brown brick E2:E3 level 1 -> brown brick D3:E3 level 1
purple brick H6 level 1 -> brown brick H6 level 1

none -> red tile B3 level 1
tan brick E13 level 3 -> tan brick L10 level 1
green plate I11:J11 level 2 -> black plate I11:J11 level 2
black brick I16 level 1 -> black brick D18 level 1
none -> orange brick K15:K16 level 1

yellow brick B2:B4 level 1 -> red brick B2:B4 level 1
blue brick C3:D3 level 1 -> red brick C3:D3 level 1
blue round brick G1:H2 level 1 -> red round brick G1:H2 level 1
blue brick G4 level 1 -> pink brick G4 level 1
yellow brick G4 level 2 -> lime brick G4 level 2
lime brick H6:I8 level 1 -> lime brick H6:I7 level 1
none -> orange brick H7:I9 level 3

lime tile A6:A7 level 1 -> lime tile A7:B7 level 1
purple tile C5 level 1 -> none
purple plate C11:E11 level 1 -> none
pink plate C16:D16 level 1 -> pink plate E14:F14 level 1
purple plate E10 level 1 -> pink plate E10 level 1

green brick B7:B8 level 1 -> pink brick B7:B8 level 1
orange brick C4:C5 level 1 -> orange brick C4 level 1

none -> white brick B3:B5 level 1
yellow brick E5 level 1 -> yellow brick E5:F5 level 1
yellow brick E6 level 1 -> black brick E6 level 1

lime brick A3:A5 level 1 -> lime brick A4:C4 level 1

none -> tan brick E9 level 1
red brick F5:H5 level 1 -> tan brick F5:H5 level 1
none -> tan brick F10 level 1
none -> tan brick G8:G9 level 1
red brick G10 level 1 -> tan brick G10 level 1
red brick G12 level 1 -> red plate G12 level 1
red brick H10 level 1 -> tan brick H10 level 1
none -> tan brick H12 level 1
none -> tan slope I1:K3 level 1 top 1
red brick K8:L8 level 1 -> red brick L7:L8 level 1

## WHAT TO WORK ON:
Wherever the string "yellow" turns up in the material, copy the whole line.

## YOUR RESPONSE:
yellow brick B2:B4 level 1 -> red brick B2:B4 level 1
yellow brick G4 level 2 -> lime brick G4 level 2
yellow brick E5 level 1 -> yellow brick E5:F5 level 1
yellow brick E6 level 1 -> black brick E6 level 1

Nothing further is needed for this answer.